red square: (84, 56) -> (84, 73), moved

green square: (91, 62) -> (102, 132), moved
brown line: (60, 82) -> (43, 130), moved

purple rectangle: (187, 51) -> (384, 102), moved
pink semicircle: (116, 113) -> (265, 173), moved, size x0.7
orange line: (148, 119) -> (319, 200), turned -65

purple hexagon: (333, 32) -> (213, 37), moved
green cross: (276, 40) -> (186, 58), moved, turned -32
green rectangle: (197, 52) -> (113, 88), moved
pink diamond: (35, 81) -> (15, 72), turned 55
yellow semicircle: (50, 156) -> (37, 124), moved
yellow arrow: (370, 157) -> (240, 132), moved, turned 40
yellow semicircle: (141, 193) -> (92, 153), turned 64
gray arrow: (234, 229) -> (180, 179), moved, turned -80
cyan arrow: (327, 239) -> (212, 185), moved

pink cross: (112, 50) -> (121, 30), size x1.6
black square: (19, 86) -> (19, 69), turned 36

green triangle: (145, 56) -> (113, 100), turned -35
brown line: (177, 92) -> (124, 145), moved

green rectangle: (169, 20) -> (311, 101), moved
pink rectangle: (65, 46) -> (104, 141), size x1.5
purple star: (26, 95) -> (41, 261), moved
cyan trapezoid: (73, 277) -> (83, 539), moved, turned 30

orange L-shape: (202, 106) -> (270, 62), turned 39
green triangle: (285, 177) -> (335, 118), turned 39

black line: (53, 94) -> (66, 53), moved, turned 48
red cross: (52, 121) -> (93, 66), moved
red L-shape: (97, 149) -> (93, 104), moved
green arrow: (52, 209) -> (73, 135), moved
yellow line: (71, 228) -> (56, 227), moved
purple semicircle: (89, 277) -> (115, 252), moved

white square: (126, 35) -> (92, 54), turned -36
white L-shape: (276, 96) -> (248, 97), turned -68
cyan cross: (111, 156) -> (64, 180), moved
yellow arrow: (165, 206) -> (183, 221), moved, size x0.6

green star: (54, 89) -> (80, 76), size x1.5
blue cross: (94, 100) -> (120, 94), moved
______
AIM OF THE EXERCISE: All lines of the data that hold "black" need to be copied.

OUTPUT OF THE EXERCISE:
black square: (19, 86) -> (19, 69), turned 36
black line: (53, 94) -> (66, 53), moved, turned 48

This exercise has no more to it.